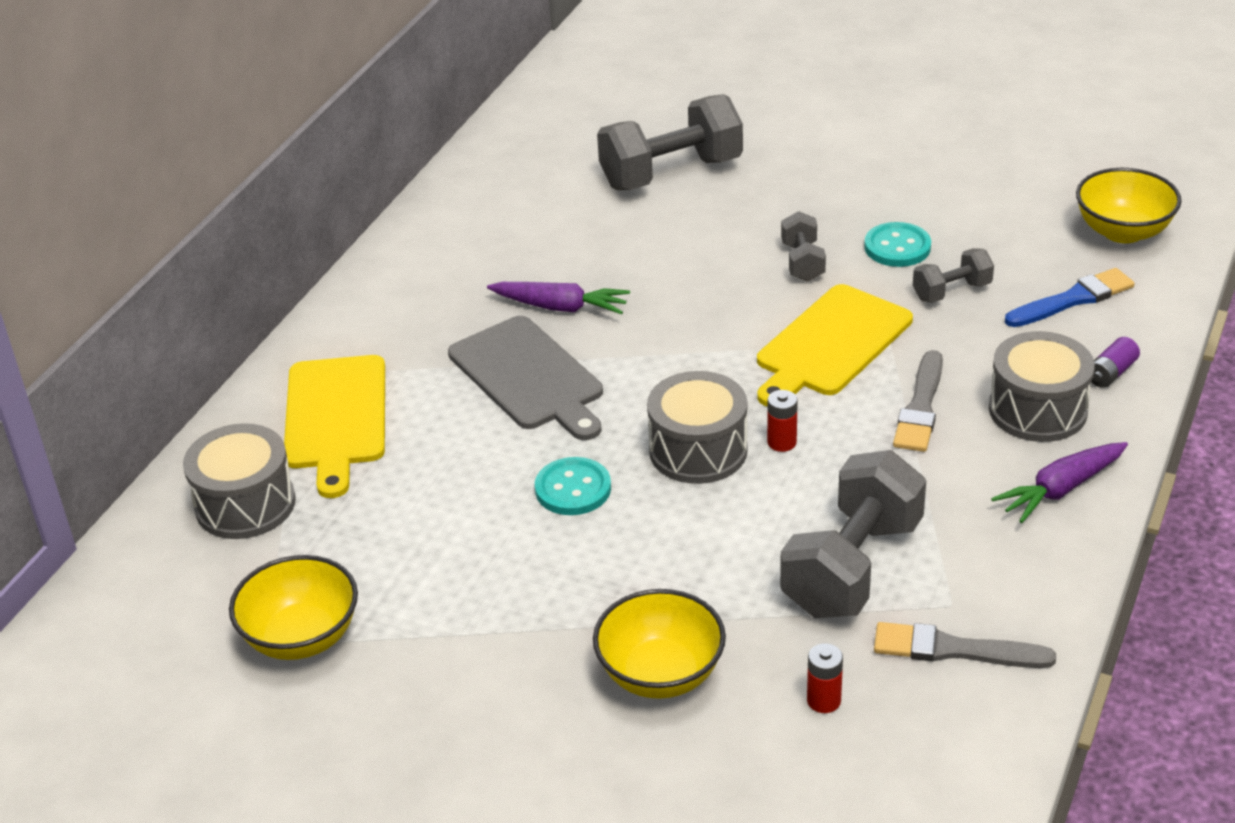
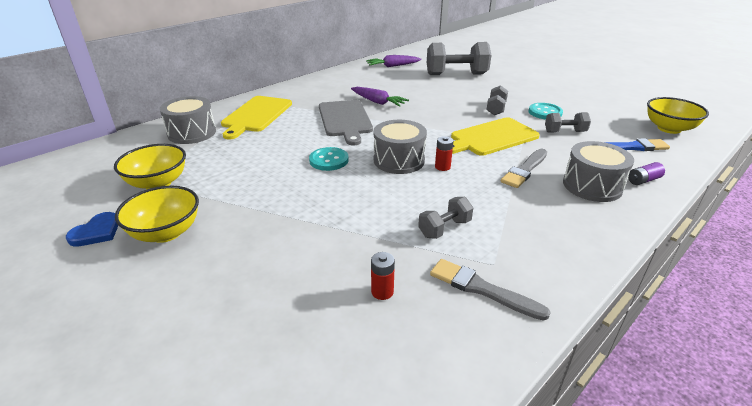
camera: 20 degrees right, 5 degrees down
(298, 761) = (97, 232): none -> blue heart
(660, 674) = (302, 248): yellow bowl -> yellow bowl (166, 232)
(852, 567) = (444, 228): grey dumbbell -> grey dumbbell, size x0.51
(1060, 489) = (591, 224): purple carrot -> purple carrot (392, 66)

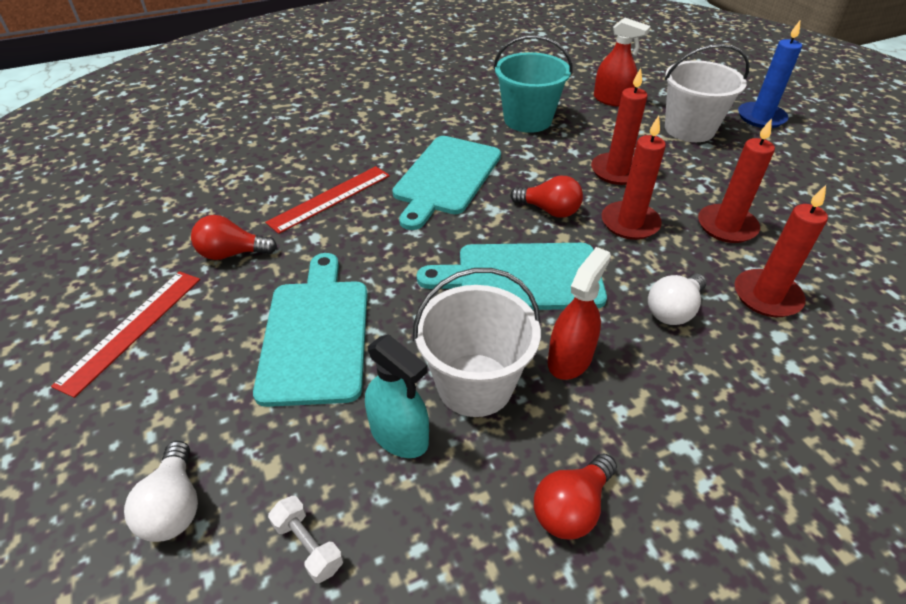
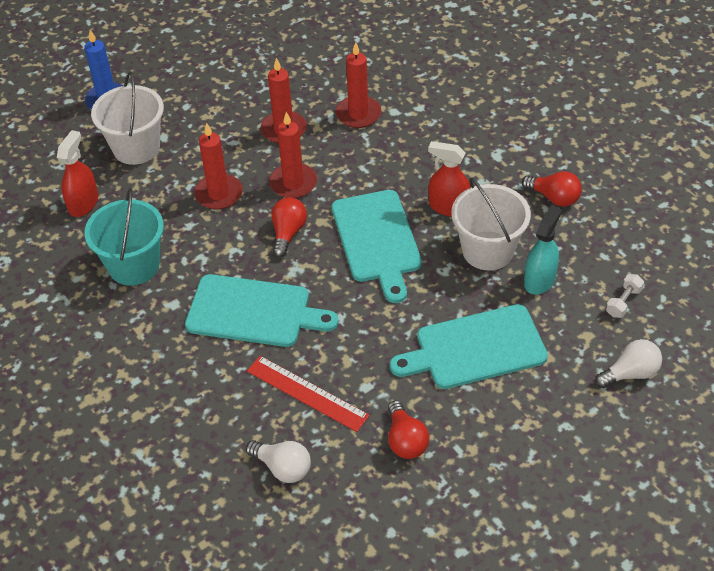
camera: 100 degrees left, 5 degrees up
(132, 329) = (512, 471): red ruler -> none
(673, 310) = (387, 159): white light bulb -> white light bulb (283, 468)

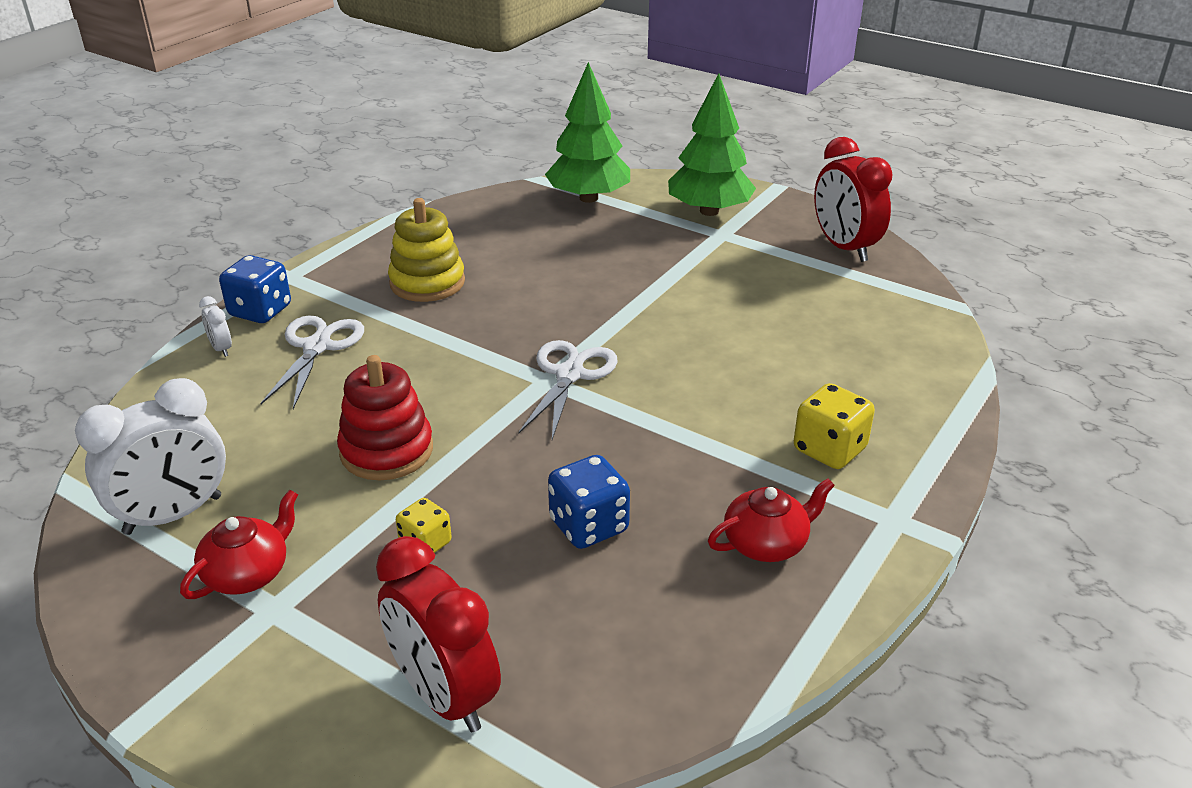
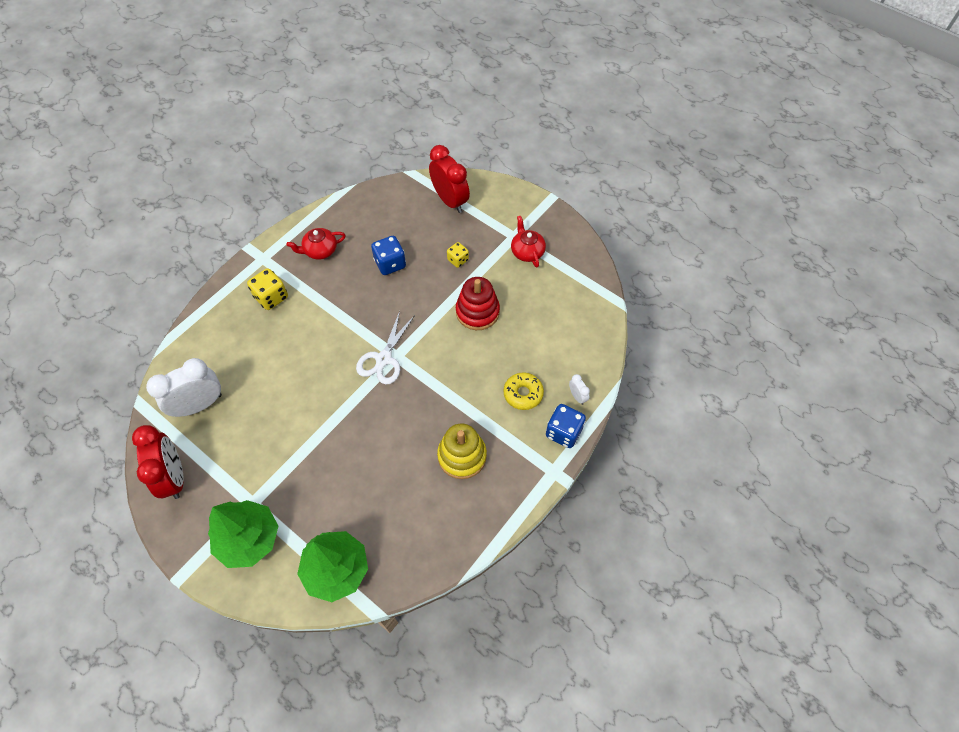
camera: 175 degrees left, 25 degrees up
(173, 515) = (566, 282): white clock -> white clock (199, 405)
(248, 573) = (527, 251): red teapot -> red teapot turned 120 degrees clockwise
(317, 347) = (523, 394): white scissors -> yellow donut

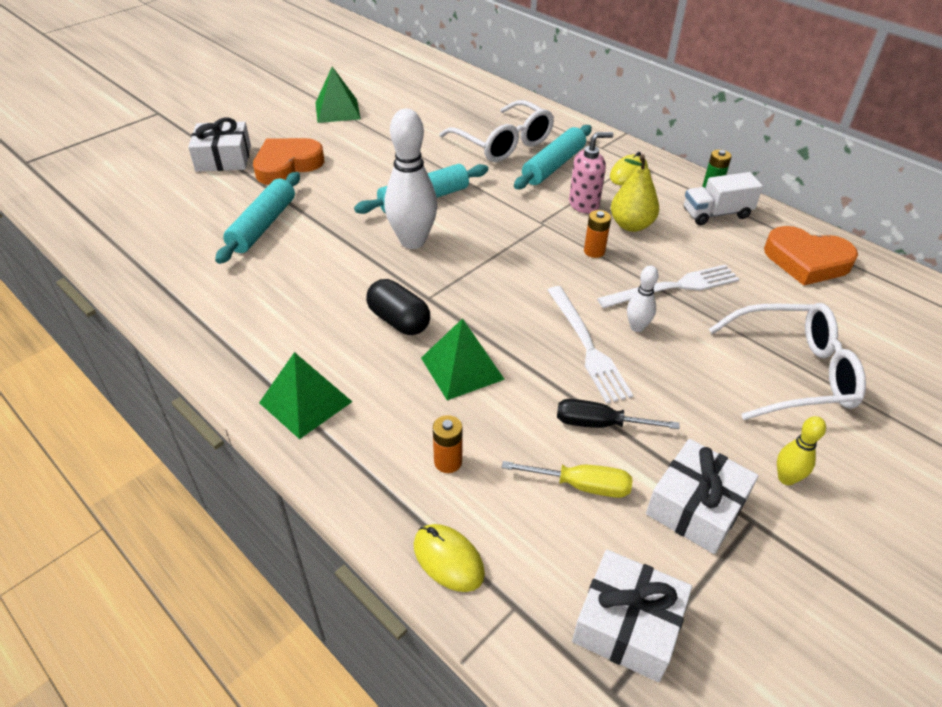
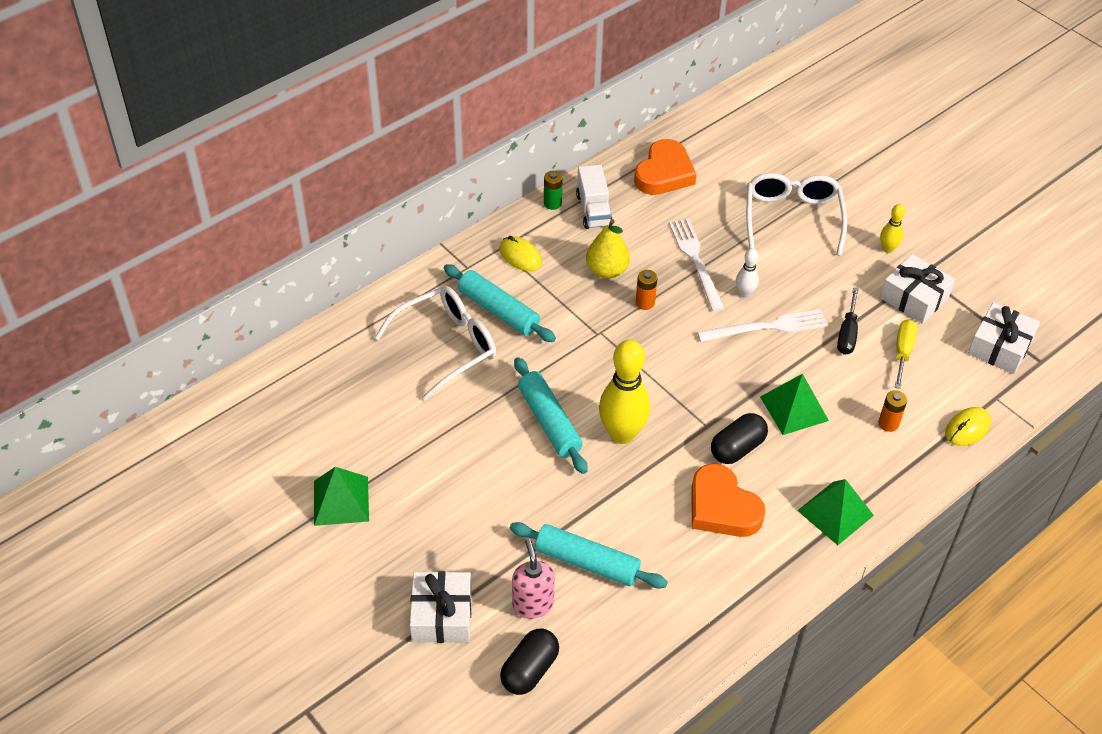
camera: 85 degrees left, 5 degrees up
(160, 201) = (529, 670): none -> black capsule
(287, 165) = (467, 547): orange heart -> orange heart (722, 507)
(413, 241) = (622, 434): white bowling pin -> yellow bowling pin
(584, 204) = (571, 298): pink soap dispenser -> pink soap dispenser (532, 604)

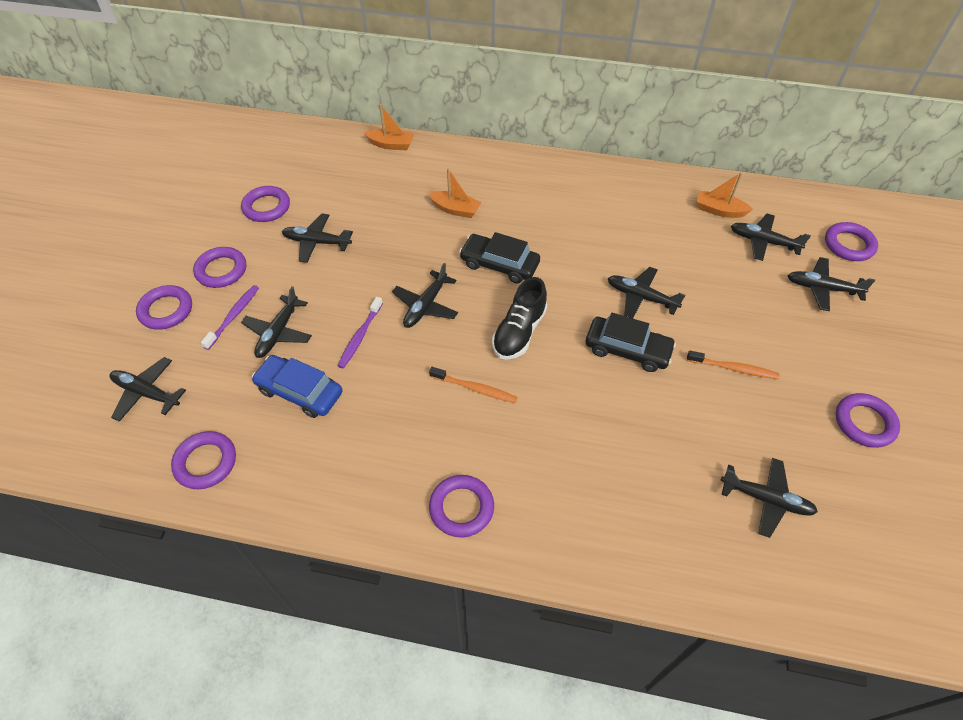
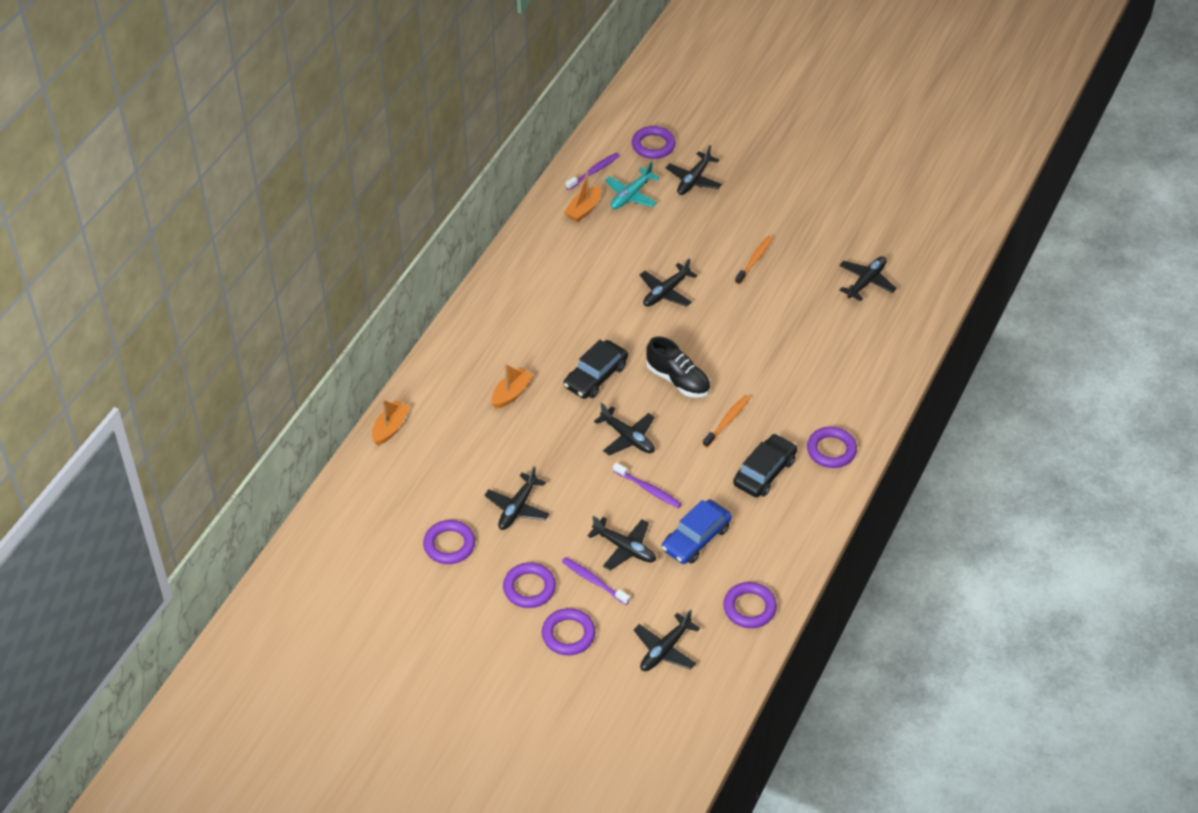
camera: 75 degrees left, 5 degrees down
(627, 349) = (717, 316): black car -> black car (764, 472)
(763, 242) = (631, 195): black plane -> turquoise plane
(777, 207) = (594, 171): none -> purple toothbrush
(864, 423) = (821, 208): purple ring -> none

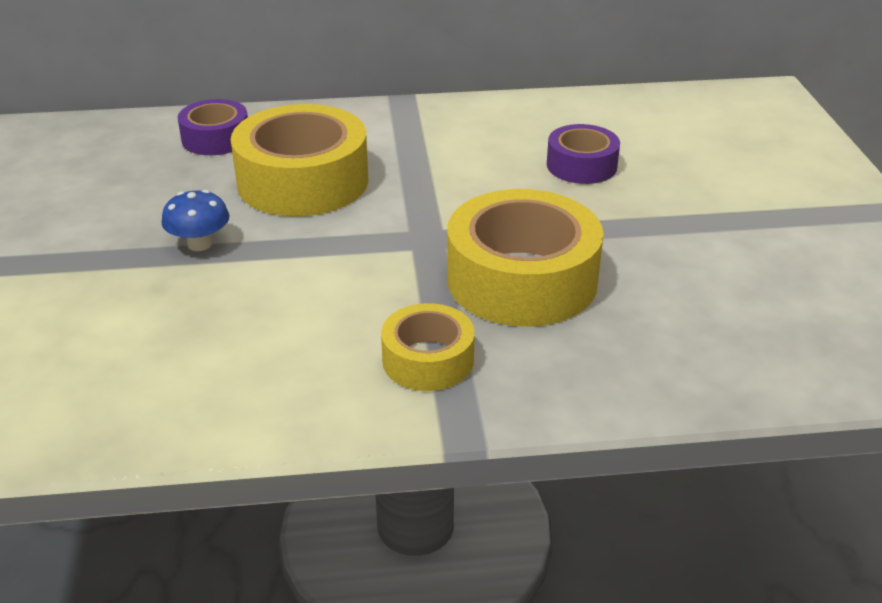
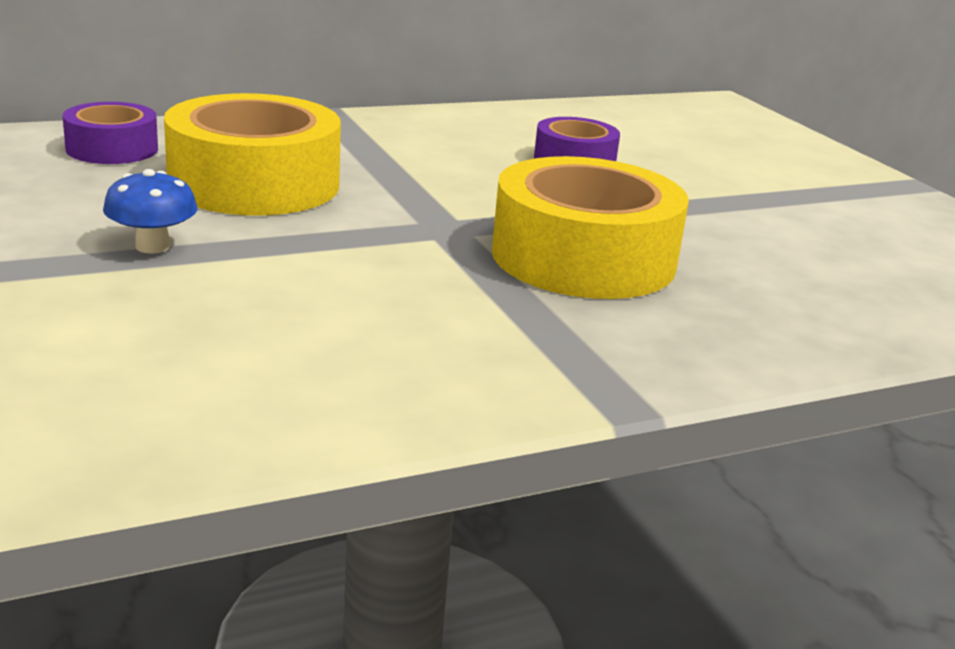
camera: 20 degrees left, 10 degrees down
(428, 360) = (528, 337): yellow tape -> none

§ Task to carry out
If a line in the records above has the word "down", copy it.

§ Written reply
camera: 20 degrees right, 5 degrees down
camera: 75 degrees left, 5 degrees down
camera: 20 degrees left, 10 degrees down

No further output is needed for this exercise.